'''

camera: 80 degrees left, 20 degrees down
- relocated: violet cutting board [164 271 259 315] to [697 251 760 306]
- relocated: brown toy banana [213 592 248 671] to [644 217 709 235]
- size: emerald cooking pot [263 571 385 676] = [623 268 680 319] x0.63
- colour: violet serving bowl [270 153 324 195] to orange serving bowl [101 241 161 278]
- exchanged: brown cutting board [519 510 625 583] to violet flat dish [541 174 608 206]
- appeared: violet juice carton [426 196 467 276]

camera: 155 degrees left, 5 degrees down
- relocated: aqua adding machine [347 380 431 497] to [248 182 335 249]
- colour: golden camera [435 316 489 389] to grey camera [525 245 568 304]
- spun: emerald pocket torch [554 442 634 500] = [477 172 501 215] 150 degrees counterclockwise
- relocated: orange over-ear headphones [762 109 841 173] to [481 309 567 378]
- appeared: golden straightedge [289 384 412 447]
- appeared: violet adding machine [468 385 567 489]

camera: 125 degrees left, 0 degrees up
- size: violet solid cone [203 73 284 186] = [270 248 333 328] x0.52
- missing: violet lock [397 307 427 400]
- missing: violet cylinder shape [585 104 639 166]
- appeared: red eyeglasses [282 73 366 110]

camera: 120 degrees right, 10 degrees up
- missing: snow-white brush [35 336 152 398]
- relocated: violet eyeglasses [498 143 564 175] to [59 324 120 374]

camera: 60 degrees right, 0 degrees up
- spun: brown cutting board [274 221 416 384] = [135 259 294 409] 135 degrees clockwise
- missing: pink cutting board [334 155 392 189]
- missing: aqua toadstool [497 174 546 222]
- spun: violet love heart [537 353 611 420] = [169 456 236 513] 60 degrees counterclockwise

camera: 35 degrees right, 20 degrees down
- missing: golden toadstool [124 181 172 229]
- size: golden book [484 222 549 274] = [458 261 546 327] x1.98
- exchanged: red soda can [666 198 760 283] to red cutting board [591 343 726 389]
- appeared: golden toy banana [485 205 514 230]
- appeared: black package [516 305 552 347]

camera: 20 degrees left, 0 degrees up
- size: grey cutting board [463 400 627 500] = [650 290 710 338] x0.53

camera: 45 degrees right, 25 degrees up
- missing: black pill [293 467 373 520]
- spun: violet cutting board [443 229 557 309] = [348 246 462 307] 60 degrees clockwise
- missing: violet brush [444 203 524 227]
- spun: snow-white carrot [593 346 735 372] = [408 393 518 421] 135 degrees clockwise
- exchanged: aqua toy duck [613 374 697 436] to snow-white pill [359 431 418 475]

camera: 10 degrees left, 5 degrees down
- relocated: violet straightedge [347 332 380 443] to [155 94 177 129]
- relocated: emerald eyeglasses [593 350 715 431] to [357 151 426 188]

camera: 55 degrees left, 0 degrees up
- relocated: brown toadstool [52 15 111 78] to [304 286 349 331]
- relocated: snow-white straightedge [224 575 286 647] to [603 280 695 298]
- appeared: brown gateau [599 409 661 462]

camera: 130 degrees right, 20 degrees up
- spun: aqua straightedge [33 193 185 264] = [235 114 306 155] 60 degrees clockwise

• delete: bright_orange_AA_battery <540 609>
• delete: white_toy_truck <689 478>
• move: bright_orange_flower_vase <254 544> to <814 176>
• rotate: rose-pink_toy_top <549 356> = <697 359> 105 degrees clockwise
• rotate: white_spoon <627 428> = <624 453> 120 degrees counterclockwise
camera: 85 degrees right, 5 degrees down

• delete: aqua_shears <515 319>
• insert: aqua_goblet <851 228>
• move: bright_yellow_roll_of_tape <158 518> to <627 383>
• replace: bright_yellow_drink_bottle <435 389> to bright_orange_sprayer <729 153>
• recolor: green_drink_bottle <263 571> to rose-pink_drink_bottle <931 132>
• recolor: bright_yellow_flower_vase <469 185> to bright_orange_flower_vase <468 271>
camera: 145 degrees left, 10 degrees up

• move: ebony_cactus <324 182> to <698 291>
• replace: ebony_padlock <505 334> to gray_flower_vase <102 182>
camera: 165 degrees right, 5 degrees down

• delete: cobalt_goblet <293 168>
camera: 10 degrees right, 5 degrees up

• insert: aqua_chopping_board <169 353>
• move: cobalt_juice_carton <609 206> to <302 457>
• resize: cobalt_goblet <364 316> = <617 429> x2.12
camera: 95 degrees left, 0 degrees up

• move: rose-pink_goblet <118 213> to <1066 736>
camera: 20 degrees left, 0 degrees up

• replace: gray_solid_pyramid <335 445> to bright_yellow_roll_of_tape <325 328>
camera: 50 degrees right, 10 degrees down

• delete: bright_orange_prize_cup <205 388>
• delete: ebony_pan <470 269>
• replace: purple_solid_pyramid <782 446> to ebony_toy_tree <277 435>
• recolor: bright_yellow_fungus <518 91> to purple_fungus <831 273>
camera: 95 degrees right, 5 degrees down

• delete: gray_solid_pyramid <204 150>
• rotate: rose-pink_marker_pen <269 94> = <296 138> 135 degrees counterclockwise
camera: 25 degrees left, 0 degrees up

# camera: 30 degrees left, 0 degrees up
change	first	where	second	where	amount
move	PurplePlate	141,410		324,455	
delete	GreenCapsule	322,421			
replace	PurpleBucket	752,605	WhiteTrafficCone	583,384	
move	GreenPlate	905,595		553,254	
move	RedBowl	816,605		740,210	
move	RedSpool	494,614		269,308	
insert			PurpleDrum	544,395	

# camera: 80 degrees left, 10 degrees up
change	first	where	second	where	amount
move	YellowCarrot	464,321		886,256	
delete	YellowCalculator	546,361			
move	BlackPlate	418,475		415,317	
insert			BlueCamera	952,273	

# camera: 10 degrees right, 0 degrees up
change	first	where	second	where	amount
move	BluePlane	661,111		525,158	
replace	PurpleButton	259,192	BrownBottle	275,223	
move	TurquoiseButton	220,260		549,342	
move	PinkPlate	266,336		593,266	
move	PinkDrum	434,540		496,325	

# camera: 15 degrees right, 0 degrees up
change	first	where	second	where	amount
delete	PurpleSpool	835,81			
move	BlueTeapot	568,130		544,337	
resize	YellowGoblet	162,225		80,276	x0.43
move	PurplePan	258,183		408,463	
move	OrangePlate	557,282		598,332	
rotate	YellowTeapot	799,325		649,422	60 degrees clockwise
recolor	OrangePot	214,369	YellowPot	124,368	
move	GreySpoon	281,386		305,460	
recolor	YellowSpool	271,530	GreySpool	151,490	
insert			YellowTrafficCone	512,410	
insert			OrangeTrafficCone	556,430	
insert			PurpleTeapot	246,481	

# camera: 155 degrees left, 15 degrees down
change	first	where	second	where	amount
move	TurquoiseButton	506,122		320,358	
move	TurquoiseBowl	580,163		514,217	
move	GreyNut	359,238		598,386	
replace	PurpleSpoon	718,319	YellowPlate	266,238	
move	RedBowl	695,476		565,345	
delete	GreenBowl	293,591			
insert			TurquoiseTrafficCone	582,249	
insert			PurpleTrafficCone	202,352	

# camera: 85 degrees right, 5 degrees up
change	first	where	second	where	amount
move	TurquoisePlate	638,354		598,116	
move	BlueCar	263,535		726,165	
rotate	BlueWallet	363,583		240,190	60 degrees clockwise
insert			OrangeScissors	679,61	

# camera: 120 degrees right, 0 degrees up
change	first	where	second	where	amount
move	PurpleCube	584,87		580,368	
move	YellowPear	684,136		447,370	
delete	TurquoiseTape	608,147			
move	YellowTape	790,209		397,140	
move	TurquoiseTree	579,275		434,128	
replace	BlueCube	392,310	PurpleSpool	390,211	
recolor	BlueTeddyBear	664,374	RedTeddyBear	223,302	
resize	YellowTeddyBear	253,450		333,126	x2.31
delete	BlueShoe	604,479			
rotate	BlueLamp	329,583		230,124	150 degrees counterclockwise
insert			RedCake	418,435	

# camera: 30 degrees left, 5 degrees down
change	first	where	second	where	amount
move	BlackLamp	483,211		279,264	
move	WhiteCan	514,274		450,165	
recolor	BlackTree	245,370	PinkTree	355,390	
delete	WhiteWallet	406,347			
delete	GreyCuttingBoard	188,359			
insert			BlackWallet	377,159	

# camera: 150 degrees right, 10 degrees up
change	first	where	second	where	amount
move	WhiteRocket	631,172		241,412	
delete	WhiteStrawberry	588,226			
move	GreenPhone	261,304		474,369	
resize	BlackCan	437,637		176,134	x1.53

'''

◆ Your task
Output exactly the span of lines beginning at the first line of the records and ending at the line that holds "- size: emerald", inclusive, with no other text.

◆ Task output
camera: 80 degrees left, 20 degrees down
- relocated: violet cutting board [164 271 259 315] to [697 251 760 306]
- relocated: brown toy banana [213 592 248 671] to [644 217 709 235]
- size: emerald cooking pot [263 571 385 676] = [623 268 680 319] x0.63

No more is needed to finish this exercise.